> **Listed records**
Start of Block

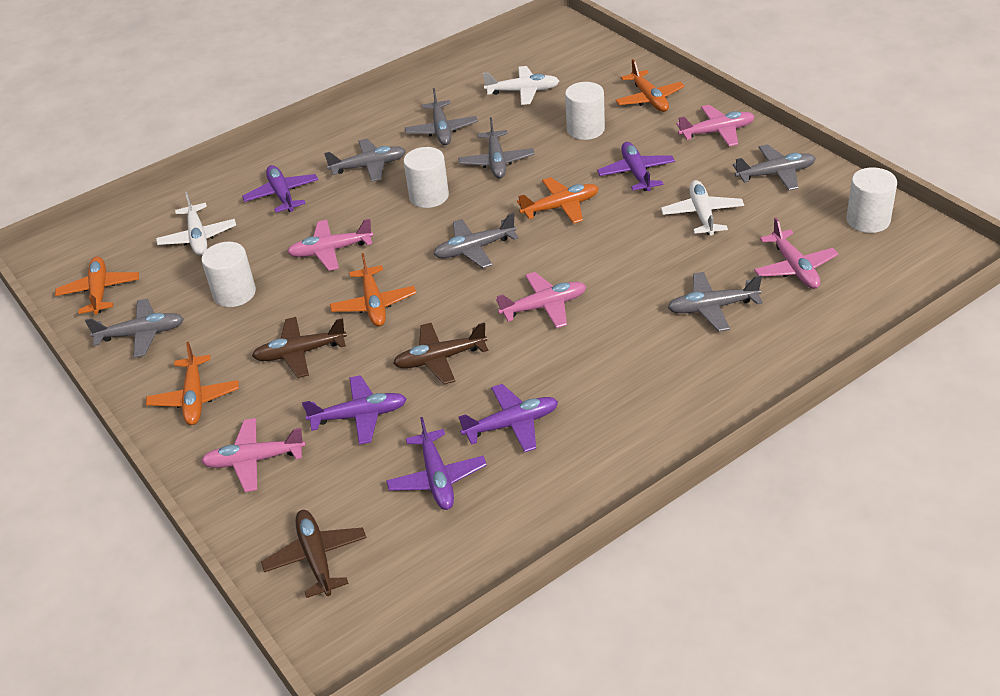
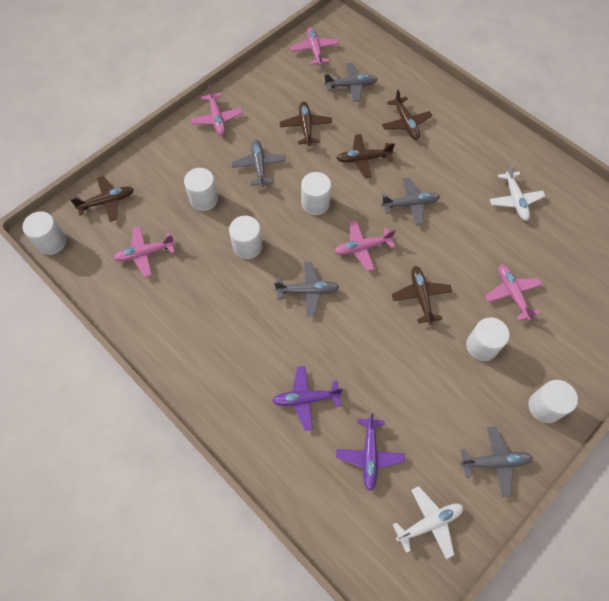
brown plane: [252,317,347,378] [261,510,367,598] [393,323,488,385] = 3 -> [70,176,134,222] [280,101,332,146] [336,134,395,178] [382,90,433,140] [392,266,452,324] = 5
grey plane: [85,299,184,358] [324,139,406,182] [405,88,478,145] [434,213,519,268] [458,117,535,178] [667,272,763,332] [733,144,816,191] = 7 -> [231,139,286,187] [274,262,339,316] [324,63,378,102] [381,178,440,225] [460,426,533,497] = 5
orange plane: [55,257,139,314] [146,342,239,425] [330,253,416,327] [517,177,599,224] [615,59,685,112] = 5 -> none = 0
purple plane: [242,165,318,213] [302,375,407,445] [386,417,487,510] [459,384,558,452] [597,142,675,191] = 5 -> [272,366,343,431] [336,413,405,491] = 2
white cylinder: [202,242,256,307] [403,147,449,208] [565,82,605,140] [846,167,897,233] = 4 -> [23,211,66,255] [184,168,218,211] [229,216,262,259] [301,172,331,215] [466,317,510,361] [529,380,578,423] = 6
white plane: [156,192,236,255] [483,66,559,105] [661,180,744,236] = 3 -> [392,486,464,559] [490,164,545,221] = 2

End of Block

> **Work to complete**
A verbatim copy of every entry above, with no pictures, is the expected output.

> **Completed task**
brown plane: [252,317,347,378] [261,510,367,598] [393,323,488,385] = 3 -> [70,176,134,222] [280,101,332,146] [336,134,395,178] [382,90,433,140] [392,266,452,324] = 5
grey plane: [85,299,184,358] [324,139,406,182] [405,88,478,145] [434,213,519,268] [458,117,535,178] [667,272,763,332] [733,144,816,191] = 7 -> [231,139,286,187] [274,262,339,316] [324,63,378,102] [381,178,440,225] [460,426,533,497] = 5
orange plane: [55,257,139,314] [146,342,239,425] [330,253,416,327] [517,177,599,224] [615,59,685,112] = 5 -> none = 0
purple plane: [242,165,318,213] [302,375,407,445] [386,417,487,510] [459,384,558,452] [597,142,675,191] = 5 -> [272,366,343,431] [336,413,405,491] = 2
white cylinder: [202,242,256,307] [403,147,449,208] [565,82,605,140] [846,167,897,233] = 4 -> [23,211,66,255] [184,168,218,211] [229,216,262,259] [301,172,331,215] [466,317,510,361] [529,380,578,423] = 6
white plane: [156,192,236,255] [483,66,559,105] [661,180,744,236] = 3 -> [392,486,464,559] [490,164,545,221] = 2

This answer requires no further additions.